Your objective: Repeat, line for line, only the span that opens at the "F201: 5A (PWR, VS) -> 2A (PWR, VS)" line and closes at the final line below. Skip the pictures.

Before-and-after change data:
####
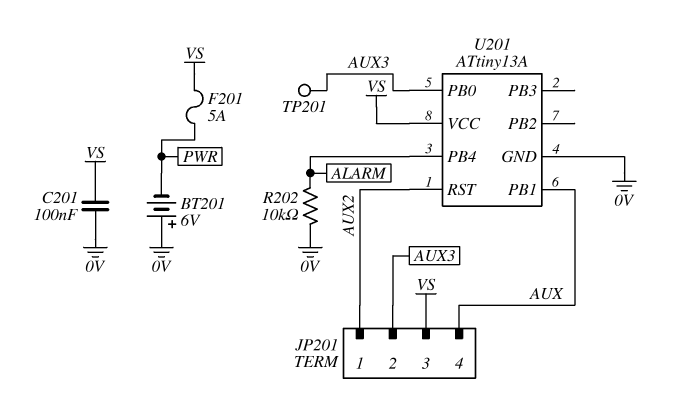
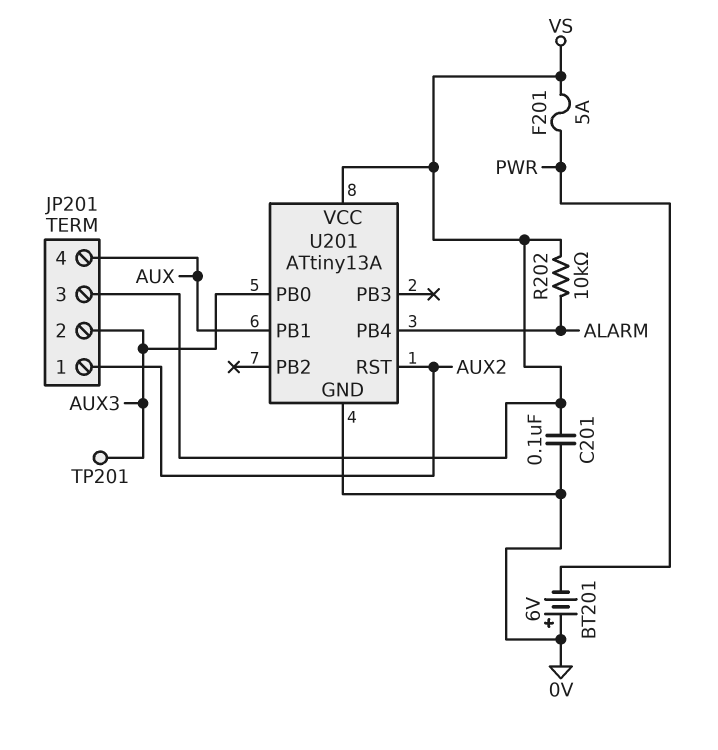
R202: 10k (0V, ALARM) -> 10k (ALARM, VS)

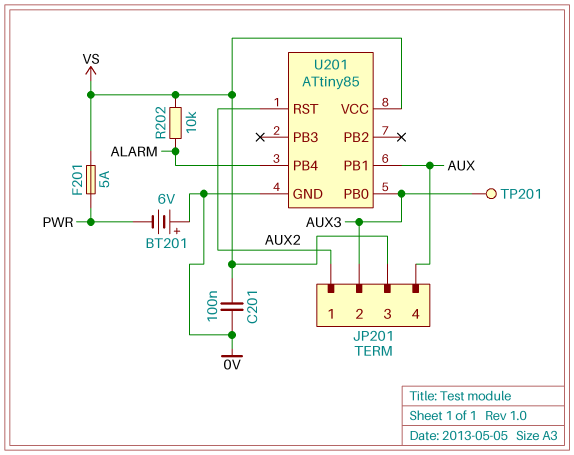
U201: ATtiny13A -> ATtiny85

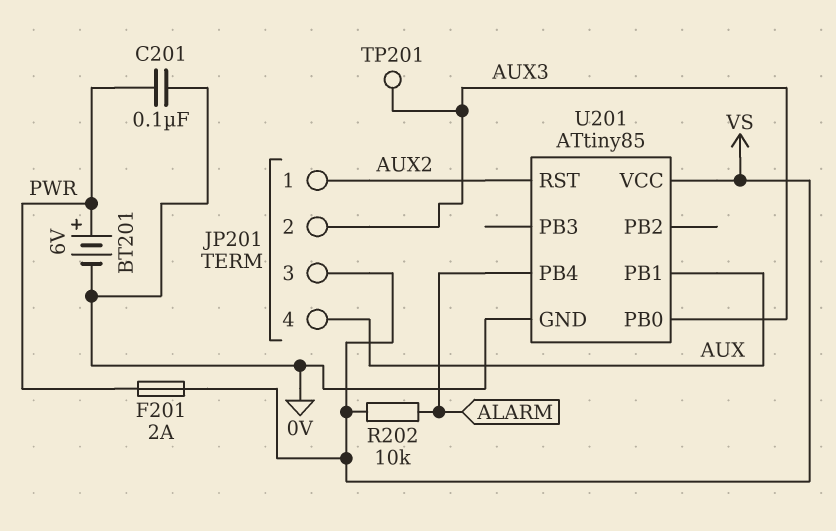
BT201: 6V (plus 0V, minus PWR) -> 6V (plus PWR, minus 0V)
C201: 100nF (0V, VS) -> 100nF (0V, PWR)
F201: 5A (PWR, VS) -> 2A (PWR, VS)

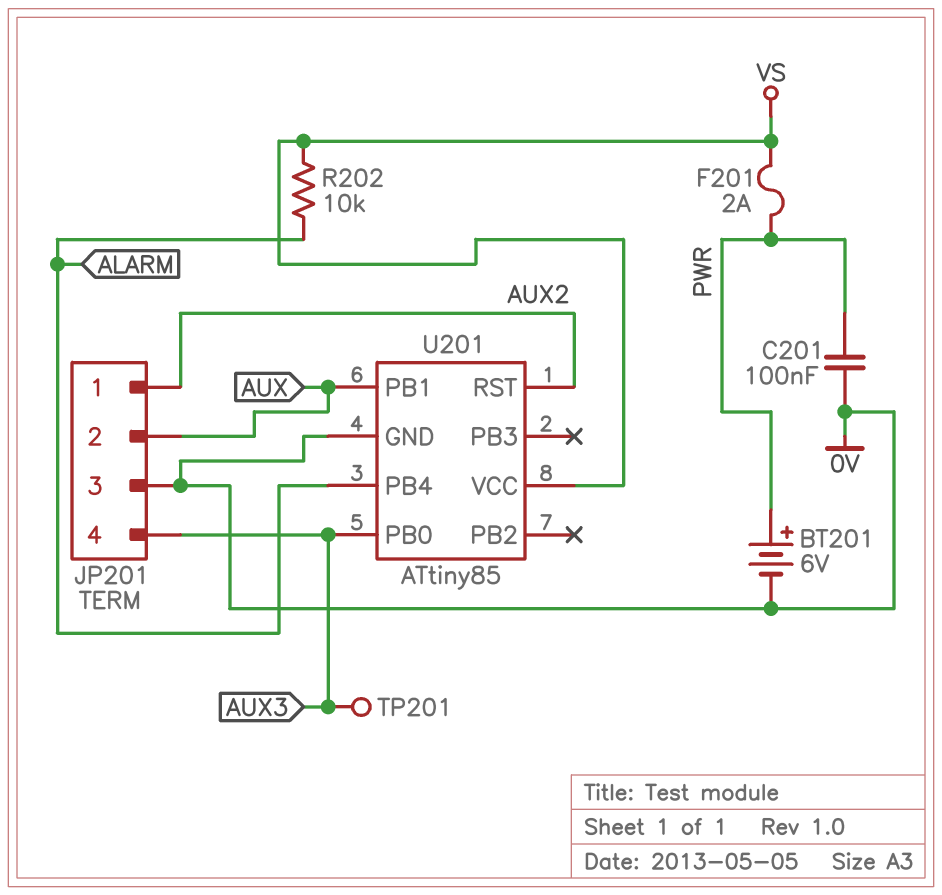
JP201 pin 2: AUX3 -> AUX
JP201 pin 3: VS -> 0V
JP201 pin 4: AUX -> AUX3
####
Reply:
F201: 5A (PWR, VS) -> 2A (PWR, VS)

JP201 pin 2: AUX3 -> AUX
JP201 pin 3: VS -> 0V
JP201 pin 4: AUX -> AUX3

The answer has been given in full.